→ To do
Only part of the listing is needed, namely the lines from its start through the line with "IMU3 pin INT: D15 -> D18", and they should be retyped exactly.

++++++

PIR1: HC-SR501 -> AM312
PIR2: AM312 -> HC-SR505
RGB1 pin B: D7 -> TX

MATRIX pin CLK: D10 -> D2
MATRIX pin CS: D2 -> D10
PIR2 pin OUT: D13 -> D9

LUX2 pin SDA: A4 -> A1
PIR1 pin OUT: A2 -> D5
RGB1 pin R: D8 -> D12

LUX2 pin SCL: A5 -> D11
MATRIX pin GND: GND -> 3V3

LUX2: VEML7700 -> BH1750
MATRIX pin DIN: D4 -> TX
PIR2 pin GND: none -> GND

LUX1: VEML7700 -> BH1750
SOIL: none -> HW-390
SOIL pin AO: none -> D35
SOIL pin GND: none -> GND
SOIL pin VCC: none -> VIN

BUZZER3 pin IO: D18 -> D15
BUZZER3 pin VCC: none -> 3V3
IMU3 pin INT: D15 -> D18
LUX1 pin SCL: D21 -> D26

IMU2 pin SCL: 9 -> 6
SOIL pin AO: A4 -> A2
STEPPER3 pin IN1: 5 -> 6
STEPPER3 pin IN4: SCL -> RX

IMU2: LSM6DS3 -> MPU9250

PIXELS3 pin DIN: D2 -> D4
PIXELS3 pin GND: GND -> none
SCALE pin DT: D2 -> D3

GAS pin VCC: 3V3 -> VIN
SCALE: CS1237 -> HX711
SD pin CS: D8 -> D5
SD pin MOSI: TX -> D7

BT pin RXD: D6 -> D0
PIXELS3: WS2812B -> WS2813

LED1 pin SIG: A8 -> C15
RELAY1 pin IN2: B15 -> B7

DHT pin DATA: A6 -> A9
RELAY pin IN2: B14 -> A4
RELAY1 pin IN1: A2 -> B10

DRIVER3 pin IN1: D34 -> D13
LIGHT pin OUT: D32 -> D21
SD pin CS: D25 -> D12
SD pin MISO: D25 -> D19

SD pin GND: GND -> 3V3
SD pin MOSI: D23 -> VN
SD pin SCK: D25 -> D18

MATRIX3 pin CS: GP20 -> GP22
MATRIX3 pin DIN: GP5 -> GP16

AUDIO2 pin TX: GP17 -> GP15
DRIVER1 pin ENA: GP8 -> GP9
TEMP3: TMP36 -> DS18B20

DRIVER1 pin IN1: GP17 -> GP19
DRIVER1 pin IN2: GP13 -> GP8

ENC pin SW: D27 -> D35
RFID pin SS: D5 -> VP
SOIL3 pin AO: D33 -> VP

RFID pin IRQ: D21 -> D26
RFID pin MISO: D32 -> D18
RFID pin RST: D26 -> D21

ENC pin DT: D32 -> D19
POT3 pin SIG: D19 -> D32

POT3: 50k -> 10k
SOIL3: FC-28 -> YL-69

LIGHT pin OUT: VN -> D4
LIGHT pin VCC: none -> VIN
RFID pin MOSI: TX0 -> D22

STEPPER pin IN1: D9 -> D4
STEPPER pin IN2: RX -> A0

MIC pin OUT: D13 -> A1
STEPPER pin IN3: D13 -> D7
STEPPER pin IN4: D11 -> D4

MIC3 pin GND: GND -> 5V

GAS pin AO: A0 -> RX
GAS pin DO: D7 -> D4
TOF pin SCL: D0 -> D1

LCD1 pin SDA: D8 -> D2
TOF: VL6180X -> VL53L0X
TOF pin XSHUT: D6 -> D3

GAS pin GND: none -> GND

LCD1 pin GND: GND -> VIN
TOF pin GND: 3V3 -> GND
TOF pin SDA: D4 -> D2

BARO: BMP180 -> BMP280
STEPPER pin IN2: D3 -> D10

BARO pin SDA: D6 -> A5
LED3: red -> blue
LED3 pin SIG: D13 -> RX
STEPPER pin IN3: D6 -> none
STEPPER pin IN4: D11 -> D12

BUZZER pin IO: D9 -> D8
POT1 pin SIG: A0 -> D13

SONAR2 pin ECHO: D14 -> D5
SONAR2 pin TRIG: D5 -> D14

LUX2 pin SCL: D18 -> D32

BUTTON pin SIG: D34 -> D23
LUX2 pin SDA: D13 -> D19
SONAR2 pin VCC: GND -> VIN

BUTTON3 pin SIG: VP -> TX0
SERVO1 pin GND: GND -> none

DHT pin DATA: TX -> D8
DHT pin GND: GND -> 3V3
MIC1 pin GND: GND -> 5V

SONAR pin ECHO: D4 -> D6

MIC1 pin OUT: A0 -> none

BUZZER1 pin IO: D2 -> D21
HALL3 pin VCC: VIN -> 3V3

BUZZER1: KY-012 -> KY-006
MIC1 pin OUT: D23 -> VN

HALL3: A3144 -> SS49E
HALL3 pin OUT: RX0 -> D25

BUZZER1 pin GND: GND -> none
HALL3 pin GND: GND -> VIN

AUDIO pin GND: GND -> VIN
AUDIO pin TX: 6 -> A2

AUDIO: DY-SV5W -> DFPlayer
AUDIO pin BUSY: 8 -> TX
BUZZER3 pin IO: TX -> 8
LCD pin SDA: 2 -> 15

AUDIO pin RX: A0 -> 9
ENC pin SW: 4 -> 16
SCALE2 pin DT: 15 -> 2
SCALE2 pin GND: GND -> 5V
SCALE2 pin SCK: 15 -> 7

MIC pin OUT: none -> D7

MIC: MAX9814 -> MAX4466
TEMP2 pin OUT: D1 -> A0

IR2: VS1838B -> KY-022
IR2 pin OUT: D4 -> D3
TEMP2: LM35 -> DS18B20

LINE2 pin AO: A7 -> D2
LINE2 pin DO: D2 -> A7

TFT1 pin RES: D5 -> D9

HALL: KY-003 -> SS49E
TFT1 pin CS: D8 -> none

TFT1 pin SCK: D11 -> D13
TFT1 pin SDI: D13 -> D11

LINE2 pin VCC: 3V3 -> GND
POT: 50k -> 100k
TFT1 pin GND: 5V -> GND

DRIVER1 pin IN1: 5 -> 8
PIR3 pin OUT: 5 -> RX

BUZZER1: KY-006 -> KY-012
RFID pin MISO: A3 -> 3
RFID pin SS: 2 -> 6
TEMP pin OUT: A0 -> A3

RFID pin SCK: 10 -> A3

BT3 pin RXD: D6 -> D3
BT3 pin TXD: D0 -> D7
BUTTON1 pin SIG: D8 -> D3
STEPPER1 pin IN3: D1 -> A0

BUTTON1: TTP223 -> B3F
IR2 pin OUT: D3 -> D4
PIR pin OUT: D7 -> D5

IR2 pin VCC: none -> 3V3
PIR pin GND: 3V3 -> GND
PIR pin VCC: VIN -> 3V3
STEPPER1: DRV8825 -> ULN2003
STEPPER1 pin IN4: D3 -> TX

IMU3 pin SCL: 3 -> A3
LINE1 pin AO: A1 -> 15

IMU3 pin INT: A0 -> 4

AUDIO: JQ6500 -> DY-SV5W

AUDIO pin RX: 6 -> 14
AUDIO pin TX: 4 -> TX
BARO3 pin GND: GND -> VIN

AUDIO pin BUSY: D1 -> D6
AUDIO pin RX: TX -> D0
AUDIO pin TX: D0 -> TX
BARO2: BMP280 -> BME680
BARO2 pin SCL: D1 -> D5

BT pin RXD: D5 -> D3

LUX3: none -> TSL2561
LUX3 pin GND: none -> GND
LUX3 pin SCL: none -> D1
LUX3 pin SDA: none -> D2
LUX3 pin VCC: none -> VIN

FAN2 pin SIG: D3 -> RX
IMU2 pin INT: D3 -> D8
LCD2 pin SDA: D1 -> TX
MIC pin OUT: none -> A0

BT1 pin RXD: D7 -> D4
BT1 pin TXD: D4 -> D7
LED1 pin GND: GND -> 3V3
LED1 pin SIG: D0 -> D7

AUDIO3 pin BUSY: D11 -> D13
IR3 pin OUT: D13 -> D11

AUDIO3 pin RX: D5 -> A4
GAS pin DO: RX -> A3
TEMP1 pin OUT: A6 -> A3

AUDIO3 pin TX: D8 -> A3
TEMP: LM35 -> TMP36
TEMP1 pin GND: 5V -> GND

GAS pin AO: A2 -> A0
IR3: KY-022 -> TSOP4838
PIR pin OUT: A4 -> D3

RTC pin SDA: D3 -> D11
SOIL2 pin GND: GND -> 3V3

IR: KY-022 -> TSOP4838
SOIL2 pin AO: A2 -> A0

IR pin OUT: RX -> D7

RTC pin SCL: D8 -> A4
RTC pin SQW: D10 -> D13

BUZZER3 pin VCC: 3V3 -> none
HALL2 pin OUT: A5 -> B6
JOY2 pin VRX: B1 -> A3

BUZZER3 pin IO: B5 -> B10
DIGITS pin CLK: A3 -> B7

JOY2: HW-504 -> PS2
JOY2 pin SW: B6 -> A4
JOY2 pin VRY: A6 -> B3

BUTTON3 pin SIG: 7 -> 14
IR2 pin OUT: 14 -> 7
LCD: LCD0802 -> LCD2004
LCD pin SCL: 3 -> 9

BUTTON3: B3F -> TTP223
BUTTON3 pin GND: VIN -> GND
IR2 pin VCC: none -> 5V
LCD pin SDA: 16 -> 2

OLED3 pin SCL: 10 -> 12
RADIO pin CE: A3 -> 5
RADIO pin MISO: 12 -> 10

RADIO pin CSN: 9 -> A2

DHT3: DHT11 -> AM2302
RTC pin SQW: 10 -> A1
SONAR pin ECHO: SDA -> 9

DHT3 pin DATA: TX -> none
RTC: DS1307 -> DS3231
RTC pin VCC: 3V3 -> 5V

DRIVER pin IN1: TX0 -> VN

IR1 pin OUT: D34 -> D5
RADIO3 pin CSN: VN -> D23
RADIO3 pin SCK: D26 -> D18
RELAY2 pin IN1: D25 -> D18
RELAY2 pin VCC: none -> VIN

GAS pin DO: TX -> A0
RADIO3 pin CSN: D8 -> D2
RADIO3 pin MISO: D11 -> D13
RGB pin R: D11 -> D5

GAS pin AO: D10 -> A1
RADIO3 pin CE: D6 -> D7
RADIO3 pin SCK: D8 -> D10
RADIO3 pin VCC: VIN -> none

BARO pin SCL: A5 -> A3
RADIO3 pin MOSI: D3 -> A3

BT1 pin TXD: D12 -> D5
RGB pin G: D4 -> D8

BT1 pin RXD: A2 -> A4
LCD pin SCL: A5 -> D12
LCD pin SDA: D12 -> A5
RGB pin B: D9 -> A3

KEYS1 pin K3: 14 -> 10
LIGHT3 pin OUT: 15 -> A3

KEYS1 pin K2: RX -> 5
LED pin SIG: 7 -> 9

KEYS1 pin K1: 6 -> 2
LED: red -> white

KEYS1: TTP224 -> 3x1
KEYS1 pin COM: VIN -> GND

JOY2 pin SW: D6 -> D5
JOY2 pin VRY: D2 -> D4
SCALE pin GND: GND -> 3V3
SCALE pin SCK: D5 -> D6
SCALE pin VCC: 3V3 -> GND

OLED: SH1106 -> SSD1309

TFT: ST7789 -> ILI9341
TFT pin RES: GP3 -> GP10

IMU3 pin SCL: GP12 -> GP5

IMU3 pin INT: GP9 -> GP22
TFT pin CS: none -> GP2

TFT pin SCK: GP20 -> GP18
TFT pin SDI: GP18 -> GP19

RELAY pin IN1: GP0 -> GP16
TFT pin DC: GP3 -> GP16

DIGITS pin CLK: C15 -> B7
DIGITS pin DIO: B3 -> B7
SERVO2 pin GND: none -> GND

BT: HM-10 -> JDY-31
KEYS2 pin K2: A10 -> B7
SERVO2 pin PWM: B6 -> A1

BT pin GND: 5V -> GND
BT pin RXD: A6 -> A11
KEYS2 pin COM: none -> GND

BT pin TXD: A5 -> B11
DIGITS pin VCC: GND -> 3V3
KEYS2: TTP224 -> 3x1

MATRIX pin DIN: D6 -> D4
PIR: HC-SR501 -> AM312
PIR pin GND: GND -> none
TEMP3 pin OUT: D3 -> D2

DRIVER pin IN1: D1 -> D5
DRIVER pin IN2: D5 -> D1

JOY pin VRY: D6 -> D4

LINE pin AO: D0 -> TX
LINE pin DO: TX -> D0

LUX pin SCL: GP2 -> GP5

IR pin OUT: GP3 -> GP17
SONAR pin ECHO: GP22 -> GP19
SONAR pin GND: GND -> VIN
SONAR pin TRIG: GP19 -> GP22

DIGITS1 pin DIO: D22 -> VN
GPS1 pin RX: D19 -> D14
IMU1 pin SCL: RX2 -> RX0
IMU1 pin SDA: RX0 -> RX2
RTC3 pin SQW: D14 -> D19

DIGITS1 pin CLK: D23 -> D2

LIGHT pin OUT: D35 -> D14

++++++

→ Answer to this exercise
PIR1: HC-SR501 -> AM312
PIR2: AM312 -> HC-SR505
RGB1 pin B: D7 -> TX

MATRIX pin CLK: D10 -> D2
MATRIX pin CS: D2 -> D10
PIR2 pin OUT: D13 -> D9

LUX2 pin SDA: A4 -> A1
PIR1 pin OUT: A2 -> D5
RGB1 pin R: D8 -> D12

LUX2 pin SCL: A5 -> D11
MATRIX pin GND: GND -> 3V3

LUX2: VEML7700 -> BH1750
MATRIX pin DIN: D4 -> TX
PIR2 pin GND: none -> GND

LUX1: VEML7700 -> BH1750
SOIL: none -> HW-390
SOIL pin AO: none -> D35
SOIL pin GND: none -> GND
SOIL pin VCC: none -> VIN

BUZZER3 pin IO: D18 -> D15
BUZZER3 pin VCC: none -> 3V3
IMU3 pin INT: D15 -> D18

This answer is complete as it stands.